▶ [作業内容]:
資料の中から、文字列「kern」を含む行をすべて集めてください。大文字と小文字は区別されます。

((

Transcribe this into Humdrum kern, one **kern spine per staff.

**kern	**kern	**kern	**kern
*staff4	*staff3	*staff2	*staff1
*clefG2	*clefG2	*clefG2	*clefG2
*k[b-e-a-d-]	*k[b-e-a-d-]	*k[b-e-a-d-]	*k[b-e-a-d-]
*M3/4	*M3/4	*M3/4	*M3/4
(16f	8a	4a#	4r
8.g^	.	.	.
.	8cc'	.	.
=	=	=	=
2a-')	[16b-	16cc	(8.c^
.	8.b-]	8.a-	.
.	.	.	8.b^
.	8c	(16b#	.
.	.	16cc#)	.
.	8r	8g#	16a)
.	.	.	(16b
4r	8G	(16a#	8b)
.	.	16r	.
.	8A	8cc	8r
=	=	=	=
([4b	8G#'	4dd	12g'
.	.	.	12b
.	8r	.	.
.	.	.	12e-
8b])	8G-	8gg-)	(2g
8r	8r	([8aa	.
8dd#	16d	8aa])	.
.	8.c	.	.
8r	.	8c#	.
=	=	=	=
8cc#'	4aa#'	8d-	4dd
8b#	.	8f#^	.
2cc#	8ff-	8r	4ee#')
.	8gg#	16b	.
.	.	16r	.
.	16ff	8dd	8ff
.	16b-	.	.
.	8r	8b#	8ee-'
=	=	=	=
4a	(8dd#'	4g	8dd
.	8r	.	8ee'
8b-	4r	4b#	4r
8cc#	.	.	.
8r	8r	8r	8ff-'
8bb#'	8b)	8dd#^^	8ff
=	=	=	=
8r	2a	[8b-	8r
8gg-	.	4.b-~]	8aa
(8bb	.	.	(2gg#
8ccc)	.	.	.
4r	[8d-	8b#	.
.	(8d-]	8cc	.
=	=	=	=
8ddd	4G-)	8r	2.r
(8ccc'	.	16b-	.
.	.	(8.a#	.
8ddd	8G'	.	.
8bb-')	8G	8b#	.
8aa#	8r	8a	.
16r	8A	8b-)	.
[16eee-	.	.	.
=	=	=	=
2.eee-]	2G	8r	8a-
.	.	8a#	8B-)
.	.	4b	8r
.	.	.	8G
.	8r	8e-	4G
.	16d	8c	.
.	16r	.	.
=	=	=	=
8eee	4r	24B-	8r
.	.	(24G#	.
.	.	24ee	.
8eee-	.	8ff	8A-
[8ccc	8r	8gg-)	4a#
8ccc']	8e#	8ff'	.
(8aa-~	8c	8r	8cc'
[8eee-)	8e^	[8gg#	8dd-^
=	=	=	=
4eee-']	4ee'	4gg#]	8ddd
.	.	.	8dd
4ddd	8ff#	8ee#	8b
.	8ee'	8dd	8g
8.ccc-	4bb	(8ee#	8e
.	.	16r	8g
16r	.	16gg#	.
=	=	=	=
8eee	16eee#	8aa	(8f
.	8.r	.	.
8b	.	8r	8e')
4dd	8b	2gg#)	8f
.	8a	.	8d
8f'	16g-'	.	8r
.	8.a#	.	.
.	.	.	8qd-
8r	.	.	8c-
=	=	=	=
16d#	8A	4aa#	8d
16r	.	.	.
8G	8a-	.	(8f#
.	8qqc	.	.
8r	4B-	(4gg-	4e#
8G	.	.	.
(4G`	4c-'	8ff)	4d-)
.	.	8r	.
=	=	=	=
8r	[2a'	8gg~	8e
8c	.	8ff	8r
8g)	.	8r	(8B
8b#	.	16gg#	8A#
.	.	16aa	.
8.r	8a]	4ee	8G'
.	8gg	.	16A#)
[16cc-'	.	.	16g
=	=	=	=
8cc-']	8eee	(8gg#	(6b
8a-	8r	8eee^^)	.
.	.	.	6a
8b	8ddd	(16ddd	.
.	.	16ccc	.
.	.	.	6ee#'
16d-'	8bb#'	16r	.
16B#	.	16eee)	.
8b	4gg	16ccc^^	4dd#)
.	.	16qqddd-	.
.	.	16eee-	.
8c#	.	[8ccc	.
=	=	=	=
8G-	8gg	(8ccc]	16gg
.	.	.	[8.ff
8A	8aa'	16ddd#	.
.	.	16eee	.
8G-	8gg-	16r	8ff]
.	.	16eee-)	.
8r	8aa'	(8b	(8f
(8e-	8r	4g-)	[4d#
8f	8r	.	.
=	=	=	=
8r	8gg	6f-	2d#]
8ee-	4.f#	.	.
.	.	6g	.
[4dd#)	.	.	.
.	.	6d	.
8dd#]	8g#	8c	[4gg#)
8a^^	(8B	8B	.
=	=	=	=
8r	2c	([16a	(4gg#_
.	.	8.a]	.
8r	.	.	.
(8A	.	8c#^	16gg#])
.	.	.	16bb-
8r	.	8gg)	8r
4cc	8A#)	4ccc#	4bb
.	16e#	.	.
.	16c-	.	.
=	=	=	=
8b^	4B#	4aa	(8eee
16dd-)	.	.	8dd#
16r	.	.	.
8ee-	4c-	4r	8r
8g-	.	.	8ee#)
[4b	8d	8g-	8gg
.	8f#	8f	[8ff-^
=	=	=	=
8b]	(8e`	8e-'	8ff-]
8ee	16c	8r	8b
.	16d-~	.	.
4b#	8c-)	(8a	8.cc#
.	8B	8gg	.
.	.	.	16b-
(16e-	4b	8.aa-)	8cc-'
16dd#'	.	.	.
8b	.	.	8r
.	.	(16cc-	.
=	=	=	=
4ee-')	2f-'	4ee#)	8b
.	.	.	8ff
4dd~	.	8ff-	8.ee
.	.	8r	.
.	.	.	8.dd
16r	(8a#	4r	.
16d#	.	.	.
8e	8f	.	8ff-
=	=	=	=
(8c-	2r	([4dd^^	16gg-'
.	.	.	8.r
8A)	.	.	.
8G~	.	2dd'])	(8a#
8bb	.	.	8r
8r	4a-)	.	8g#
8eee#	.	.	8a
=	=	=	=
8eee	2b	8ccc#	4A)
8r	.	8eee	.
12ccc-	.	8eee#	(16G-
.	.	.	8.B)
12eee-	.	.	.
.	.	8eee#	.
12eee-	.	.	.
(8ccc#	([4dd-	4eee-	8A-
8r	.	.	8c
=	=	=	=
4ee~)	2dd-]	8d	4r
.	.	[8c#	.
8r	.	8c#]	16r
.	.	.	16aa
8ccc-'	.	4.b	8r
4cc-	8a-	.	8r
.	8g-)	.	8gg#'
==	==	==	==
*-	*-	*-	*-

))

▶ [出力結果]:
Transcribe this into Humdrum kern, one **kern spine per staff.
**kern	**kern	**kern	**kern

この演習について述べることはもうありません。